**DAFTAR**

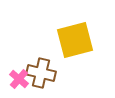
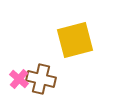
brown cross: moved 6 px down
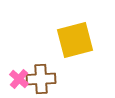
brown cross: rotated 16 degrees counterclockwise
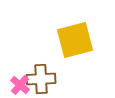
pink cross: moved 1 px right, 6 px down
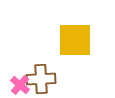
yellow square: rotated 15 degrees clockwise
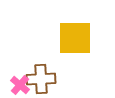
yellow square: moved 2 px up
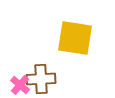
yellow square: rotated 9 degrees clockwise
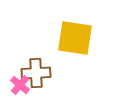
brown cross: moved 5 px left, 6 px up
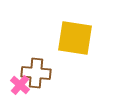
brown cross: rotated 8 degrees clockwise
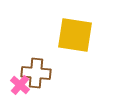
yellow square: moved 3 px up
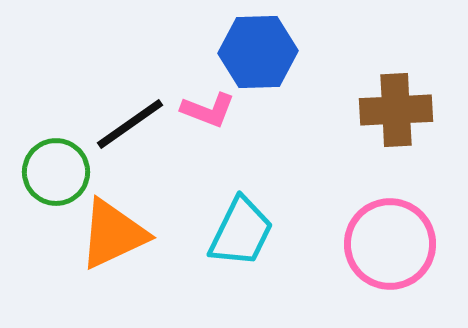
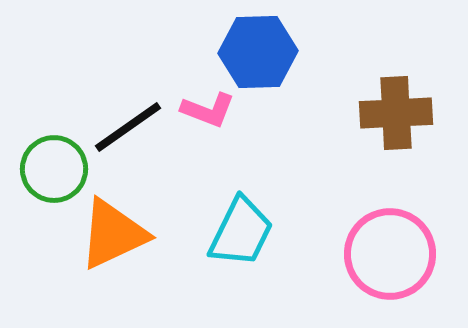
brown cross: moved 3 px down
black line: moved 2 px left, 3 px down
green circle: moved 2 px left, 3 px up
pink circle: moved 10 px down
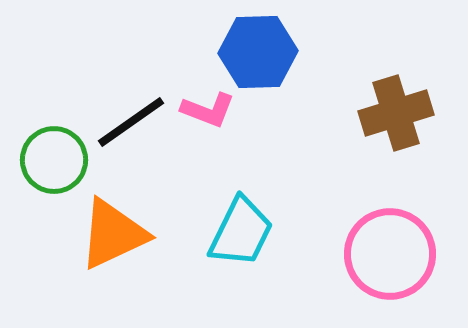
brown cross: rotated 14 degrees counterclockwise
black line: moved 3 px right, 5 px up
green circle: moved 9 px up
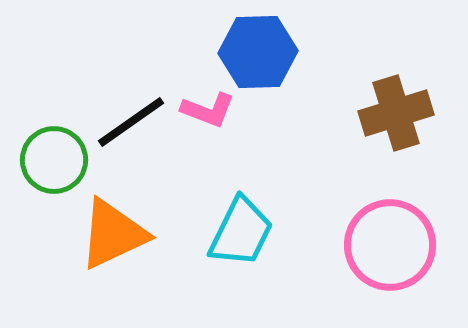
pink circle: moved 9 px up
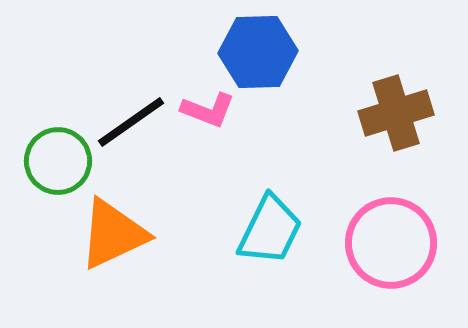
green circle: moved 4 px right, 1 px down
cyan trapezoid: moved 29 px right, 2 px up
pink circle: moved 1 px right, 2 px up
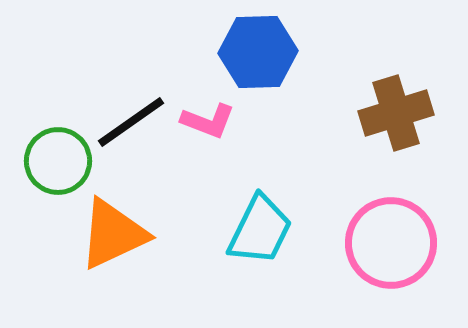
pink L-shape: moved 11 px down
cyan trapezoid: moved 10 px left
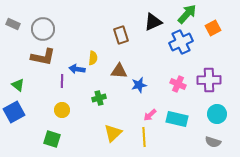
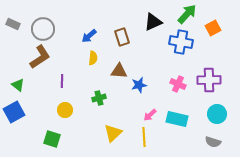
brown rectangle: moved 1 px right, 2 px down
blue cross: rotated 35 degrees clockwise
brown L-shape: moved 3 px left; rotated 45 degrees counterclockwise
blue arrow: moved 12 px right, 33 px up; rotated 49 degrees counterclockwise
yellow circle: moved 3 px right
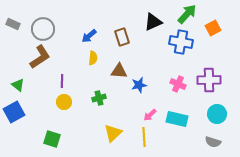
yellow circle: moved 1 px left, 8 px up
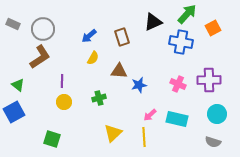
yellow semicircle: rotated 24 degrees clockwise
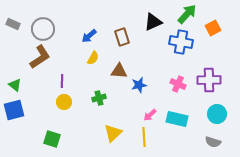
green triangle: moved 3 px left
blue square: moved 2 px up; rotated 15 degrees clockwise
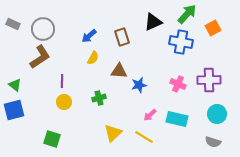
yellow line: rotated 54 degrees counterclockwise
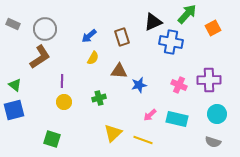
gray circle: moved 2 px right
blue cross: moved 10 px left
pink cross: moved 1 px right, 1 px down
yellow line: moved 1 px left, 3 px down; rotated 12 degrees counterclockwise
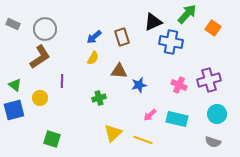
orange square: rotated 28 degrees counterclockwise
blue arrow: moved 5 px right, 1 px down
purple cross: rotated 15 degrees counterclockwise
yellow circle: moved 24 px left, 4 px up
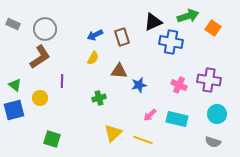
green arrow: moved 1 px right, 2 px down; rotated 30 degrees clockwise
blue arrow: moved 1 px right, 2 px up; rotated 14 degrees clockwise
purple cross: rotated 25 degrees clockwise
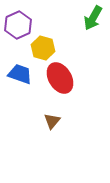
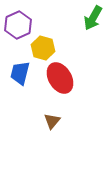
blue trapezoid: moved 1 px up; rotated 95 degrees counterclockwise
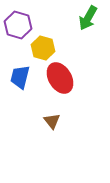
green arrow: moved 5 px left
purple hexagon: rotated 20 degrees counterclockwise
blue trapezoid: moved 4 px down
brown triangle: rotated 18 degrees counterclockwise
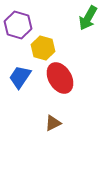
blue trapezoid: rotated 20 degrees clockwise
brown triangle: moved 1 px right, 2 px down; rotated 42 degrees clockwise
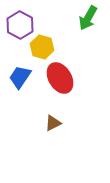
purple hexagon: moved 2 px right; rotated 12 degrees clockwise
yellow hexagon: moved 1 px left, 1 px up
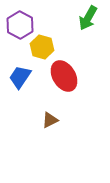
red ellipse: moved 4 px right, 2 px up
brown triangle: moved 3 px left, 3 px up
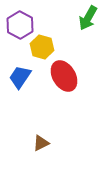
brown triangle: moved 9 px left, 23 px down
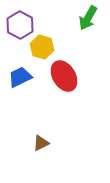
blue trapezoid: rotated 30 degrees clockwise
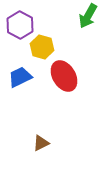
green arrow: moved 2 px up
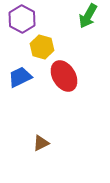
purple hexagon: moved 2 px right, 6 px up
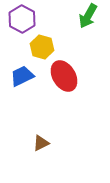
blue trapezoid: moved 2 px right, 1 px up
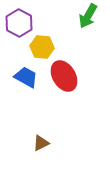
purple hexagon: moved 3 px left, 4 px down
yellow hexagon: rotated 10 degrees counterclockwise
blue trapezoid: moved 4 px right, 1 px down; rotated 55 degrees clockwise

**TUGAS ANDA**
Tuliskan ulang baris-baris dalam daftar di atas persis sama dan lengkap dari awal sampai akhir, tetapi jangan sertakan gambarnya dalam jawaban.

**JAWABAN LATIHAN**
brown cross: moved 6 px down
brown cross: rotated 16 degrees counterclockwise
pink cross: moved 1 px right, 6 px down
yellow square: rotated 15 degrees clockwise
yellow square: moved 2 px up
yellow square: rotated 9 degrees clockwise
brown cross: moved 5 px left, 6 px up
brown cross: rotated 8 degrees clockwise
yellow square: moved 3 px up
brown cross: moved 3 px down
black line: moved 2 px left, 3 px down
green circle: moved 2 px left, 3 px up
pink circle: moved 10 px down
brown cross: rotated 14 degrees counterclockwise
black line: moved 3 px right, 5 px up
green circle: moved 9 px up
pink circle: moved 9 px up
green circle: moved 4 px right, 1 px down
cyan trapezoid: moved 29 px right, 2 px up
pink circle: moved 1 px right, 2 px up
pink L-shape: moved 11 px down
cyan trapezoid: moved 10 px left
brown rectangle: moved 1 px right, 2 px down
blue cross: rotated 35 degrees clockwise
brown L-shape: moved 3 px left; rotated 45 degrees counterclockwise
blue arrow: moved 12 px right, 33 px up; rotated 49 degrees counterclockwise
yellow circle: moved 3 px right
yellow circle: moved 1 px left, 8 px up
yellow semicircle: rotated 24 degrees clockwise
green triangle: moved 3 px left
blue square: moved 2 px up; rotated 15 degrees clockwise
yellow line: rotated 54 degrees counterclockwise
gray circle: moved 2 px right
blue cross: moved 10 px left
pink cross: moved 1 px right, 1 px down
yellow line: moved 1 px left, 3 px down; rotated 12 degrees counterclockwise
orange square: rotated 28 degrees counterclockwise
blue arrow: moved 5 px right, 1 px down
purple cross: rotated 15 degrees counterclockwise
yellow circle: moved 24 px left, 4 px up
green arrow: moved 1 px right, 2 px down; rotated 30 degrees clockwise
blue arrow: moved 1 px right, 2 px up; rotated 14 degrees clockwise
purple cross: rotated 25 degrees clockwise
blue trapezoid: moved 1 px up; rotated 95 degrees counterclockwise
green arrow: moved 5 px left
purple hexagon: rotated 20 degrees counterclockwise
blue trapezoid: moved 4 px down
brown triangle: rotated 18 degrees counterclockwise
blue trapezoid: rotated 20 degrees clockwise
brown triangle: moved 1 px right, 2 px down; rotated 42 degrees clockwise
purple hexagon: moved 2 px right; rotated 12 degrees clockwise
yellow hexagon: moved 1 px left, 1 px up
red ellipse: moved 4 px right, 2 px up
brown triangle: moved 3 px left, 3 px up
brown triangle: moved 9 px left, 23 px down
blue trapezoid: rotated 30 degrees clockwise
green arrow: moved 2 px up
purple hexagon: moved 2 px right, 6 px up
blue trapezoid: moved 2 px right, 1 px up
purple hexagon: moved 3 px left, 4 px down
yellow hexagon: rotated 10 degrees counterclockwise
blue trapezoid: moved 4 px right, 1 px down; rotated 55 degrees clockwise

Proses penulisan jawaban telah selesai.